Stored entries
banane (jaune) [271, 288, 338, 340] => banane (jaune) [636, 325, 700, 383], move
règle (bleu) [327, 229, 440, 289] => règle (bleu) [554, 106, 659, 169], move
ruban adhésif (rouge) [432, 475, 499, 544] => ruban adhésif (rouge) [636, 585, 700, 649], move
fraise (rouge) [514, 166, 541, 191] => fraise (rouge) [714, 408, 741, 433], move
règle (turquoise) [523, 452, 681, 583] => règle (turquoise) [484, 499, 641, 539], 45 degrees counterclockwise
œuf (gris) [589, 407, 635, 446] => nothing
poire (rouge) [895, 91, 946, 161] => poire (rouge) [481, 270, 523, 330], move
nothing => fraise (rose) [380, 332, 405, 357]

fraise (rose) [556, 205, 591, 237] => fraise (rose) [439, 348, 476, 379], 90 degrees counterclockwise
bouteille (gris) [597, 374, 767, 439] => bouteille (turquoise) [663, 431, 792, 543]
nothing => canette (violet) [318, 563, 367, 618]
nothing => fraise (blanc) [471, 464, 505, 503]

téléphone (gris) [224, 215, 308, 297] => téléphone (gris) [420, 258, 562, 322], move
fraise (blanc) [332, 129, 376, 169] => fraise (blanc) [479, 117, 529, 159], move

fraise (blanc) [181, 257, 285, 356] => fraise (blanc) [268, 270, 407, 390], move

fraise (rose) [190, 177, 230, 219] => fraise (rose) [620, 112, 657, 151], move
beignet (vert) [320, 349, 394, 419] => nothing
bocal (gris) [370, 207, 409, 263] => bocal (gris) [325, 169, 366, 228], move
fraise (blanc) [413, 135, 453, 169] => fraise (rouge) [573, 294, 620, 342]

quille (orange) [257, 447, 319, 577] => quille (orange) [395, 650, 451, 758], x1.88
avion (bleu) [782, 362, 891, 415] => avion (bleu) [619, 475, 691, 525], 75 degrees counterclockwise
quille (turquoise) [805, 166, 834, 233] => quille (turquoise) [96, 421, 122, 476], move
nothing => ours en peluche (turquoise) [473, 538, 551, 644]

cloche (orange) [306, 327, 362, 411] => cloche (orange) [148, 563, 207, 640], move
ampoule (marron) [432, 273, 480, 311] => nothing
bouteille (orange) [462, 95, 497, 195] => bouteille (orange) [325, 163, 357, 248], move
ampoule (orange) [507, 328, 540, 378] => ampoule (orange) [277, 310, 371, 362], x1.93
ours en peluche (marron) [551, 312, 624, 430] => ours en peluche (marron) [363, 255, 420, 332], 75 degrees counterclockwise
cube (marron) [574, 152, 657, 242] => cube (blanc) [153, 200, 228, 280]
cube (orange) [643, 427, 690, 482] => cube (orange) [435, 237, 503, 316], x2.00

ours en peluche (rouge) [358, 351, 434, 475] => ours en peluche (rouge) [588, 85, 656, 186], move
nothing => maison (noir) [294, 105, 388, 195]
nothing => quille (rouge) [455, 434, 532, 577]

*YOUR GOAL:* Once the line with "règle (bleu) [327, 229, 440, 289]" is found in the records above, print exactly that line and every line after it through the line with "poire (rouge) [895, 91, 946, 161]".

*TASK RESULT:*
règle (bleu) [327, 229, 440, 289] => règle (bleu) [554, 106, 659, 169], move
ruban adhésif (rouge) [432, 475, 499, 544] => ruban adhésif (rouge) [636, 585, 700, 649], move
fraise (rouge) [514, 166, 541, 191] => fraise (rouge) [714, 408, 741, 433], move
règle (turquoise) [523, 452, 681, 583] => règle (turquoise) [484, 499, 641, 539], 45 degrees counterclockwise
œuf (gris) [589, 407, 635, 446] => nothing
poire (rouge) [895, 91, 946, 161] => poire (rouge) [481, 270, 523, 330], move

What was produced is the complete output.